Task requirements: Look through the material below. Return exactly the lines from the one with "plant: (138, 379) -> (474, 740), removed" through the one with "stool: (362, 763) -> (910, 938), added", both included.

Data provided:

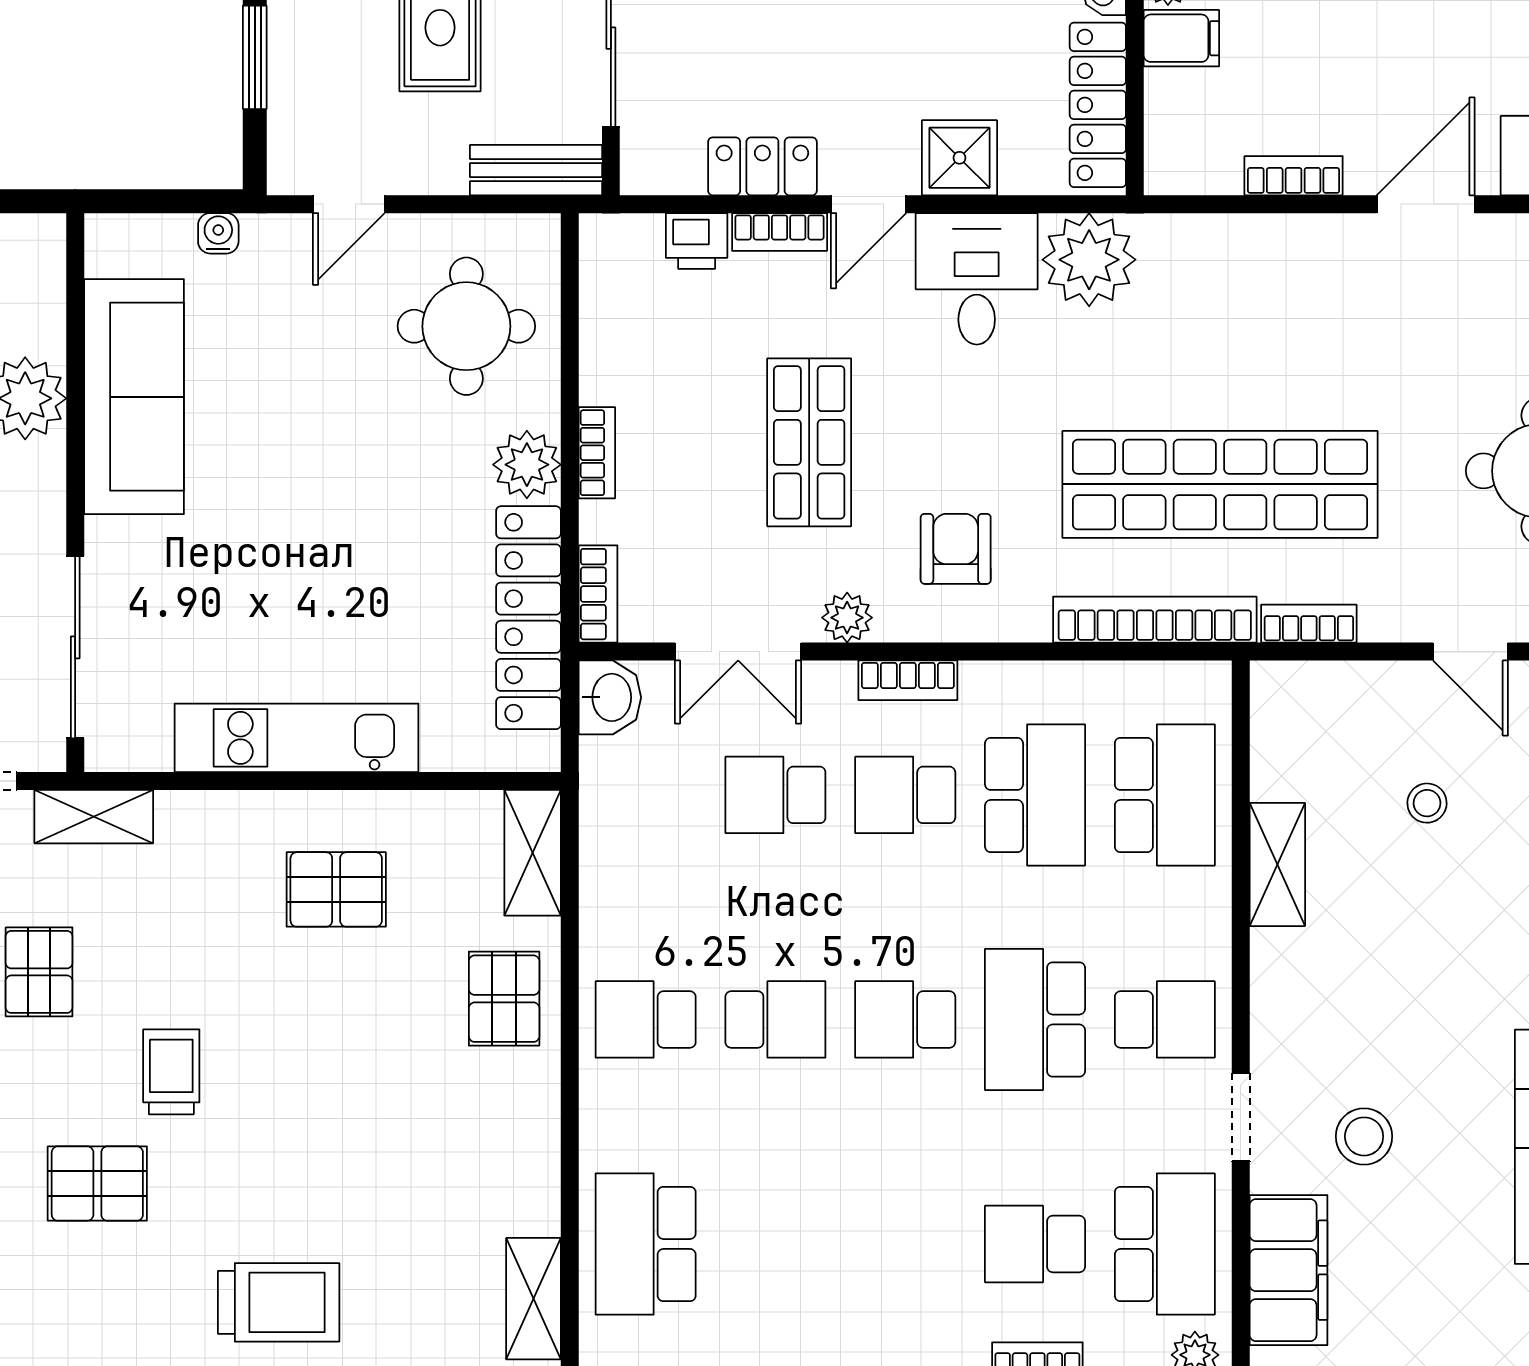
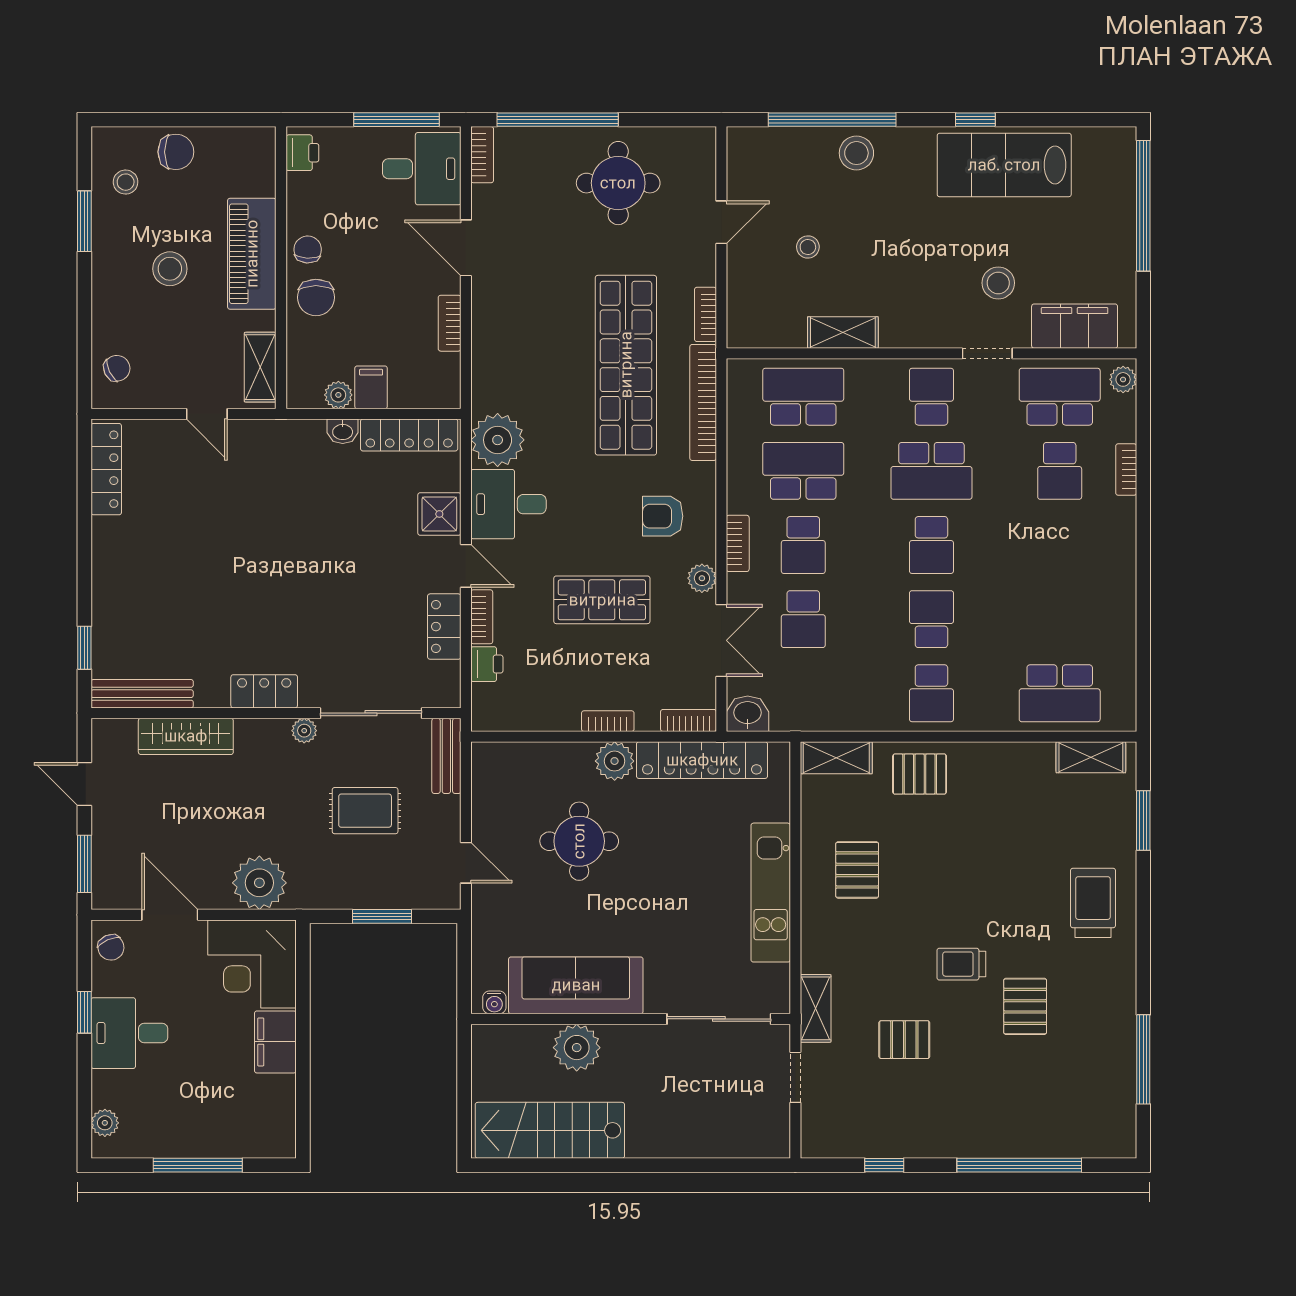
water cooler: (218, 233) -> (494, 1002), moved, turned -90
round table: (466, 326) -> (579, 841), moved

--

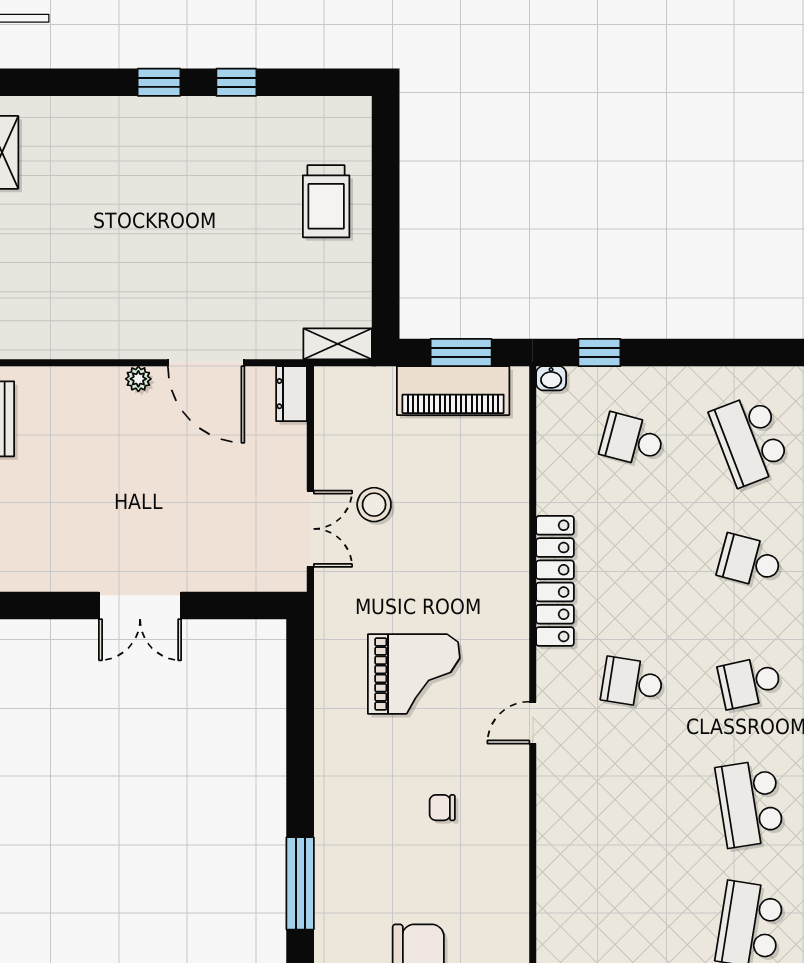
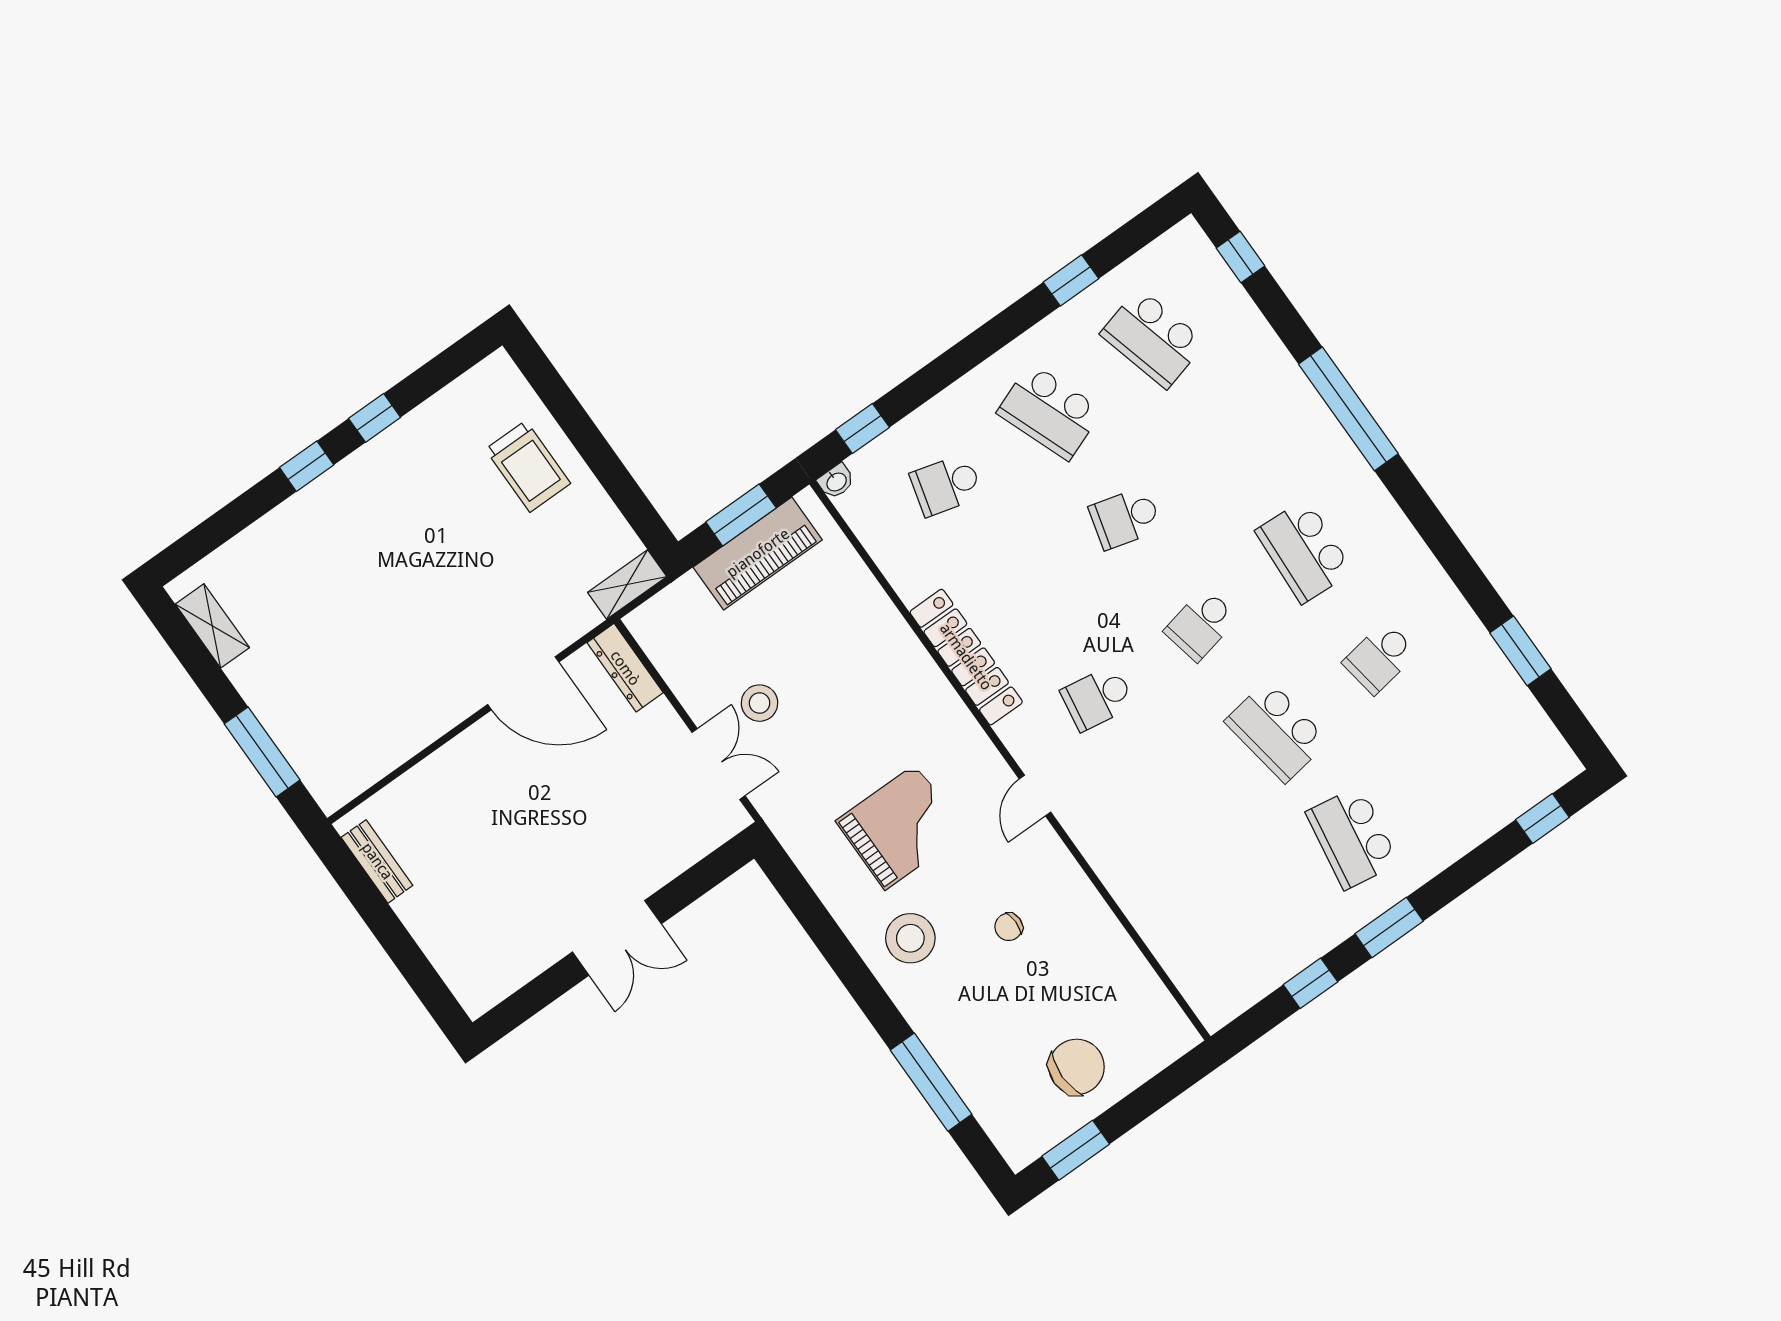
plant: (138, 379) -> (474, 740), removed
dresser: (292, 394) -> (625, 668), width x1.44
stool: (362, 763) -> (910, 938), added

Written answer:
plant: (138, 379) -> (474, 740), removed
dresser: (292, 394) -> (625, 668), width x1.44
stool: (362, 763) -> (910, 938), added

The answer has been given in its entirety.